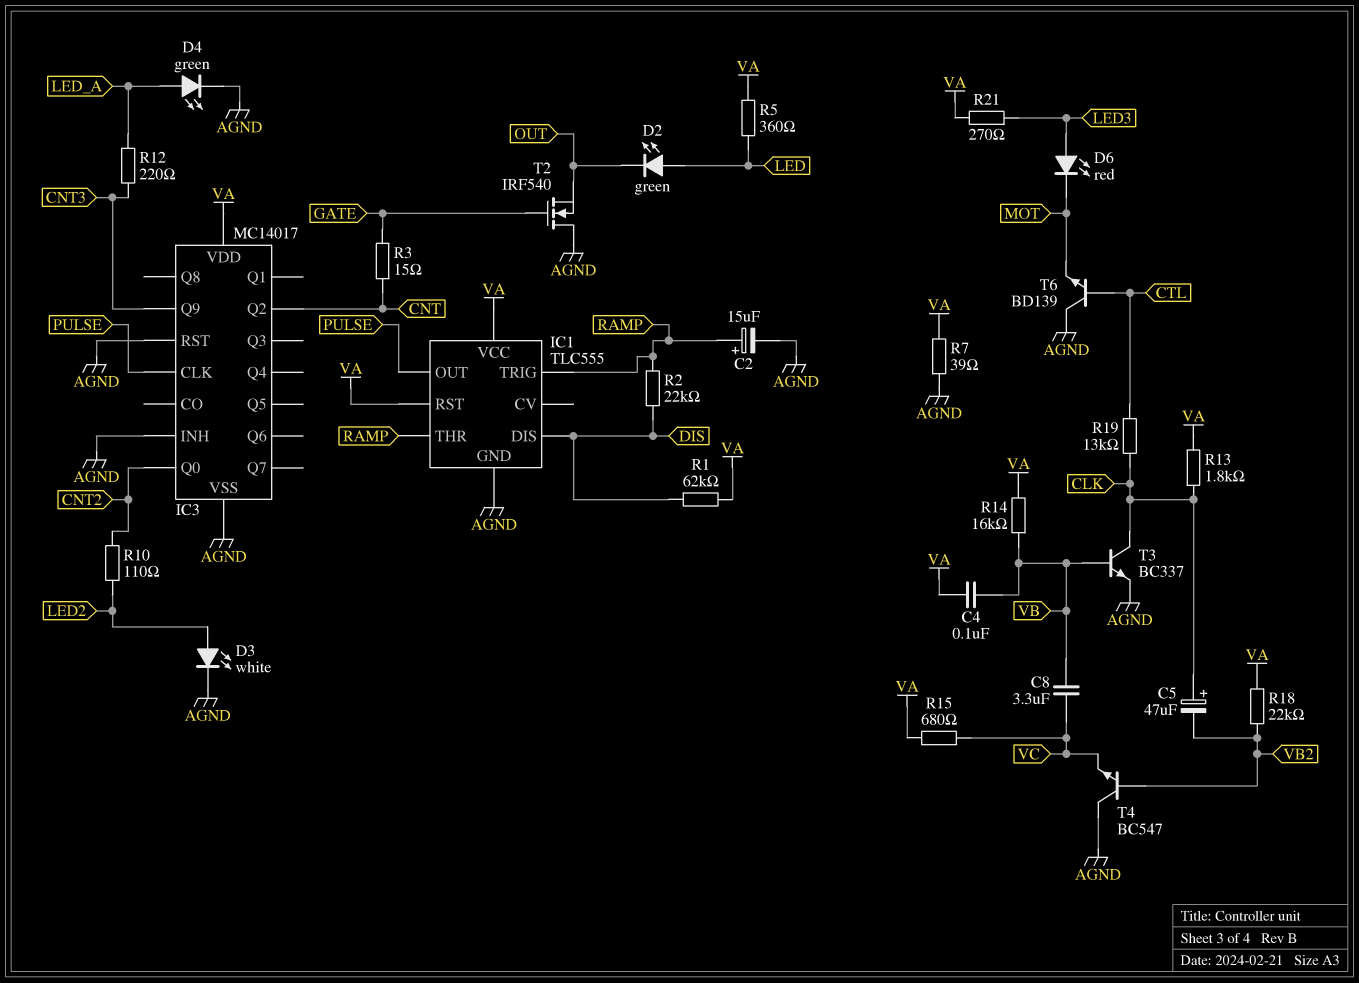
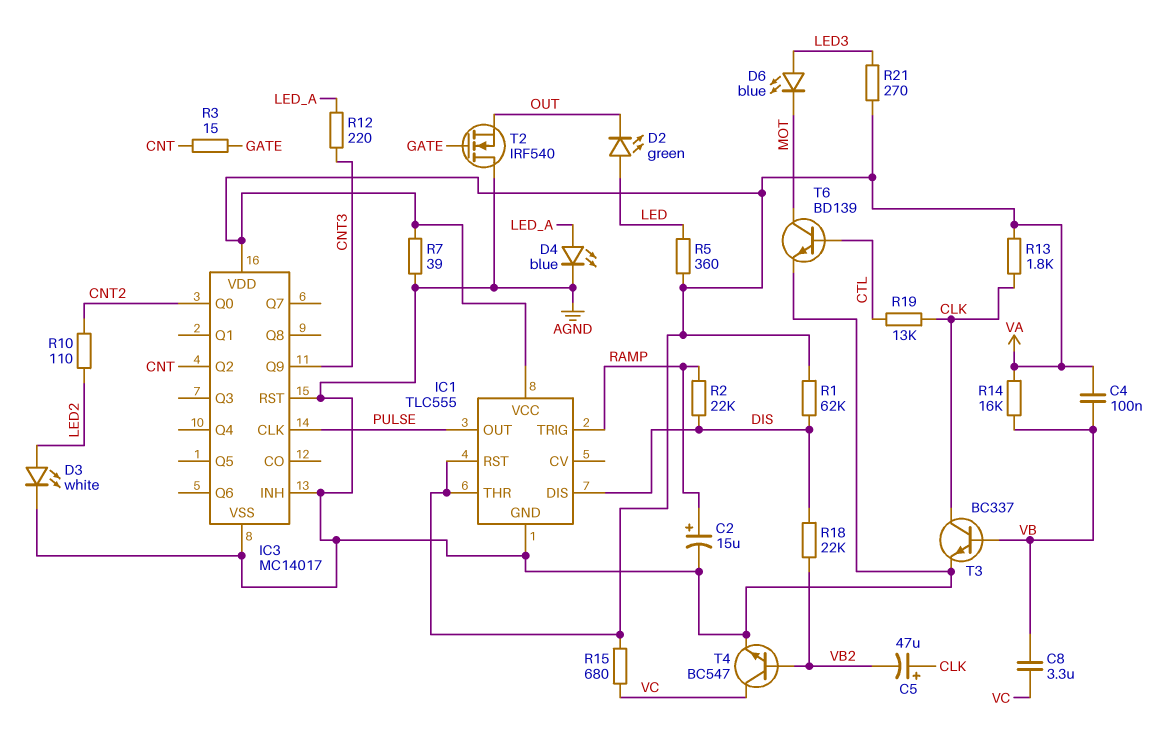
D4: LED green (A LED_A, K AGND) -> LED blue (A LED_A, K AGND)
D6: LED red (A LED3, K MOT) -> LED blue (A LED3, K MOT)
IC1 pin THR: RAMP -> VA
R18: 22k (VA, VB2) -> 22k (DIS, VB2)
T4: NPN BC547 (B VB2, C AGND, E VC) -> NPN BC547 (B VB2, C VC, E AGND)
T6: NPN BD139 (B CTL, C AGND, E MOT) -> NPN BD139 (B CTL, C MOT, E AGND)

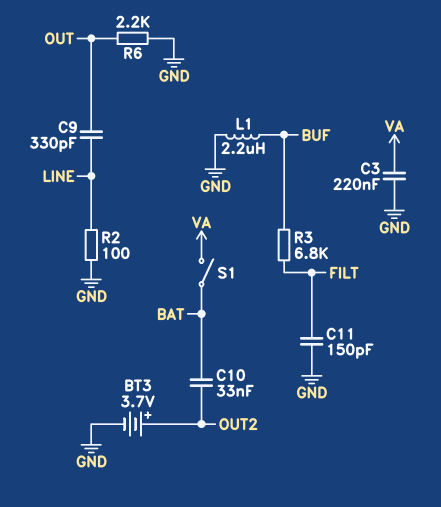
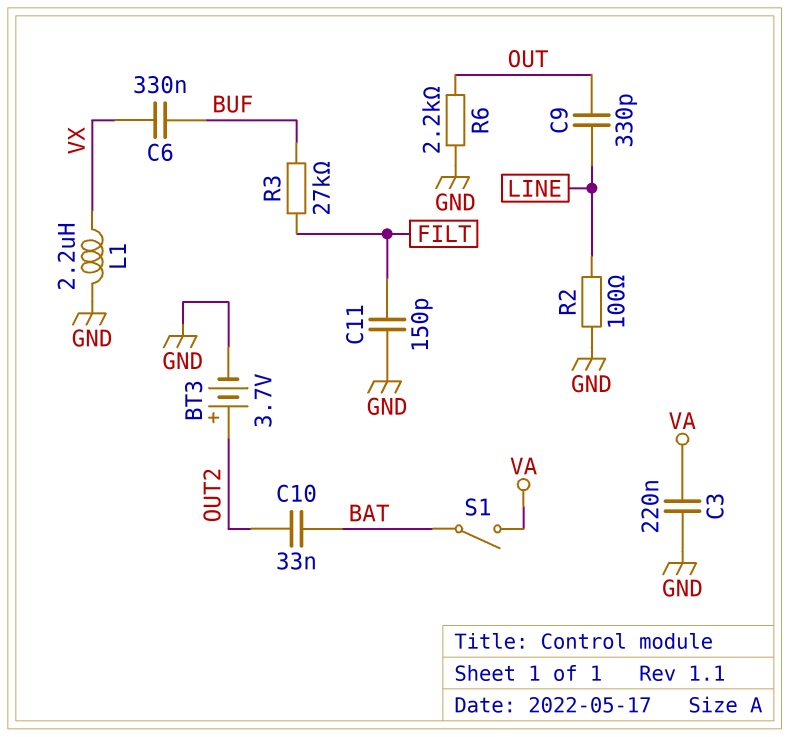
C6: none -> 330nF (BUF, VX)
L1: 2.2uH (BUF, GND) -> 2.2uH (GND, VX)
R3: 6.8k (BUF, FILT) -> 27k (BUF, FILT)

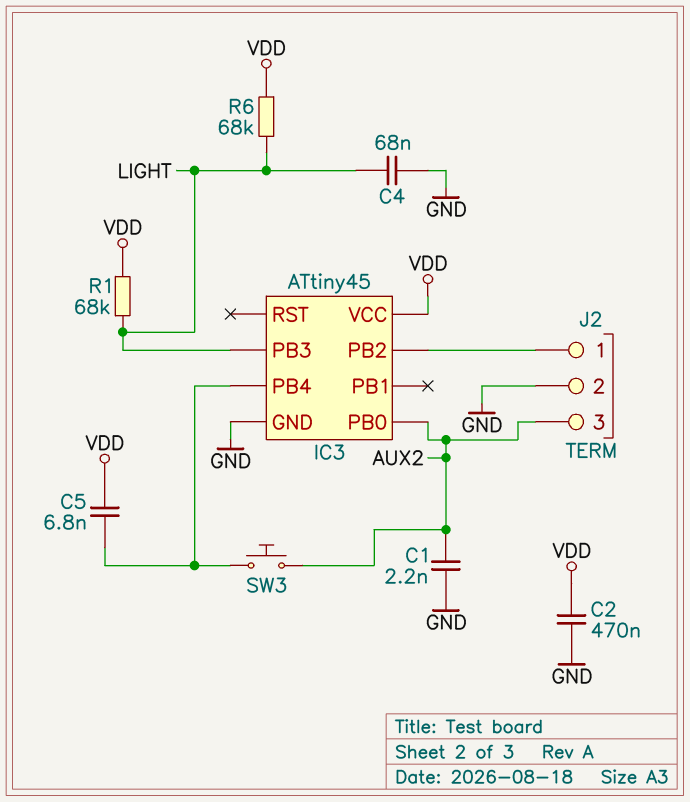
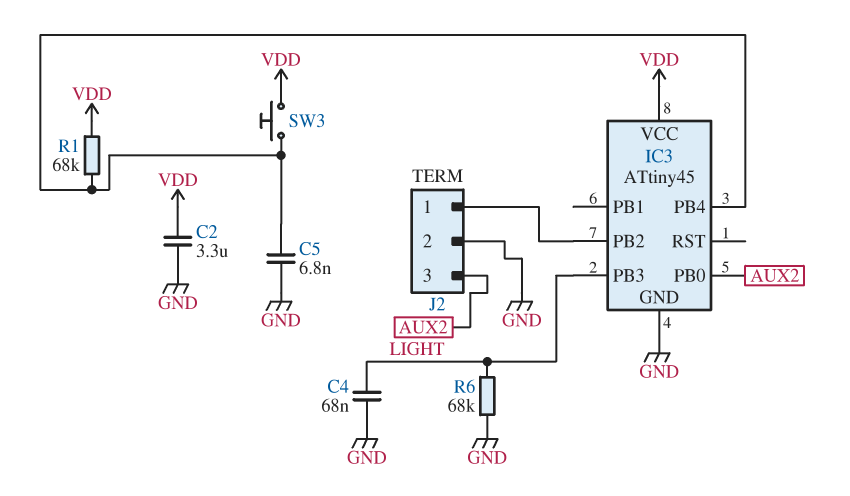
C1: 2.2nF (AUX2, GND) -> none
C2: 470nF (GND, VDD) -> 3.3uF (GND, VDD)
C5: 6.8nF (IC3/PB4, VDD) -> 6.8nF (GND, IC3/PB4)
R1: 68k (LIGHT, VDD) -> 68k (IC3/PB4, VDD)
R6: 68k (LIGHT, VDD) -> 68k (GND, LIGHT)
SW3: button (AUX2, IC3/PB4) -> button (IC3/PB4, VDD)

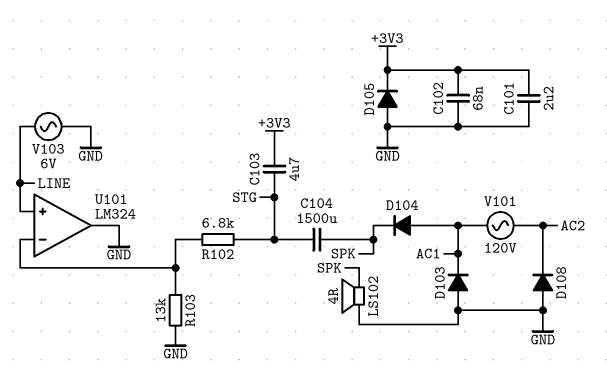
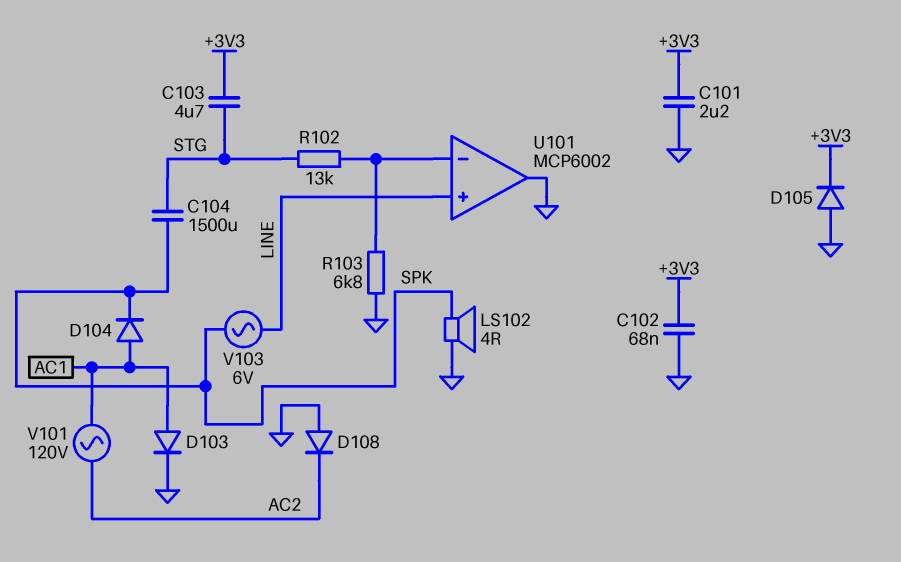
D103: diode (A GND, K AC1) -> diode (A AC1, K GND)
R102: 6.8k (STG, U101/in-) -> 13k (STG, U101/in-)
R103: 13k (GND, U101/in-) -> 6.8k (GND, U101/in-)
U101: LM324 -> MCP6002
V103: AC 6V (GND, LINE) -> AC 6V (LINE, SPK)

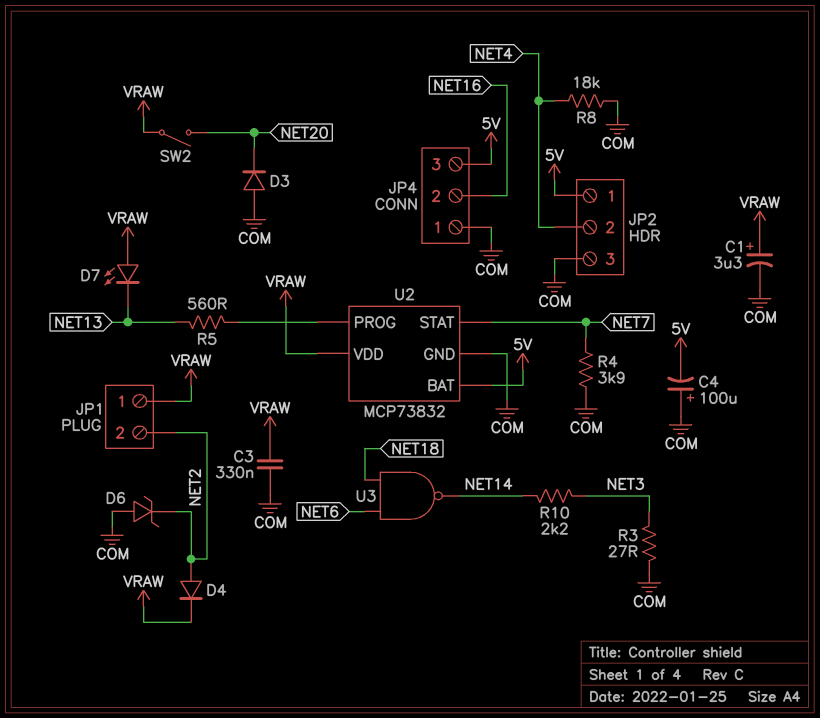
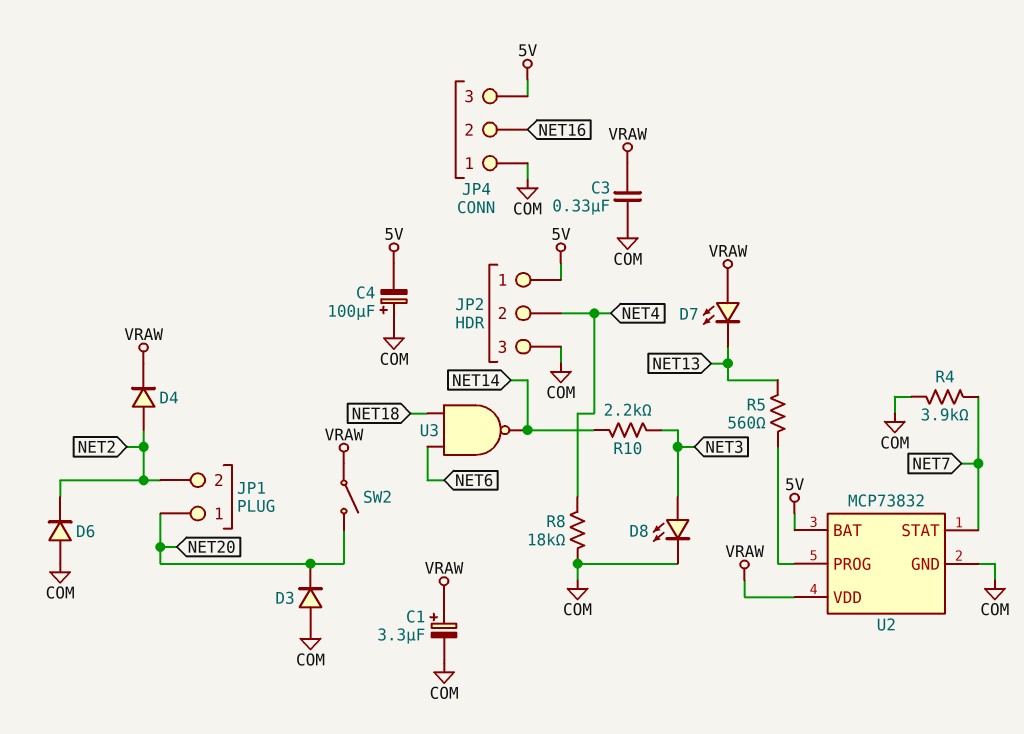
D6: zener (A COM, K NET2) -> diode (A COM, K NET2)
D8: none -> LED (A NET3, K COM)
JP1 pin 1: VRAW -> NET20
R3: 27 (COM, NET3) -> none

+--

Set the pictures aside and reproduce the data above exactly.

D4: LED green (A LED_A, K AGND) -> LED blue (A LED_A, K AGND)
D6: LED red (A LED3, K MOT) -> LED blue (A LED3, K MOT)
IC1 pin THR: RAMP -> VA
R18: 22k (VA, VB2) -> 22k (DIS, VB2)
T4: NPN BC547 (B VB2, C AGND, E VC) -> NPN BC547 (B VB2, C VC, E AGND)
T6: NPN BD139 (B CTL, C AGND, E MOT) -> NPN BD139 (B CTL, C MOT, E AGND)

C6: none -> 330nF (BUF, VX)
L1: 2.2uH (BUF, GND) -> 2.2uH (GND, VX)
R3: 6.8k (BUF, FILT) -> 27k (BUF, FILT)

C1: 2.2nF (AUX2, GND) -> none
C2: 470nF (GND, VDD) -> 3.3uF (GND, VDD)
C5: 6.8nF (IC3/PB4, VDD) -> 6.8nF (GND, IC3/PB4)
R1: 68k (LIGHT, VDD) -> 68k (IC3/PB4, VDD)
R6: 68k (LIGHT, VDD) -> 68k (GND, LIGHT)
SW3: button (AUX2, IC3/PB4) -> button (IC3/PB4, VDD)

D103: diode (A GND, K AC1) -> diode (A AC1, K GND)
R102: 6.8k (STG, U101/in-) -> 13k (STG, U101/in-)
R103: 13k (GND, U101/in-) -> 6.8k (GND, U101/in-)
U101: LM324 -> MCP6002
V103: AC 6V (GND, LINE) -> AC 6V (LINE, SPK)

D6: zener (A COM, K NET2) -> diode (A COM, K NET2)
D8: none -> LED (A NET3, K COM)
JP1 pin 1: VRAW -> NET20
R3: 27 (COM, NET3) -> none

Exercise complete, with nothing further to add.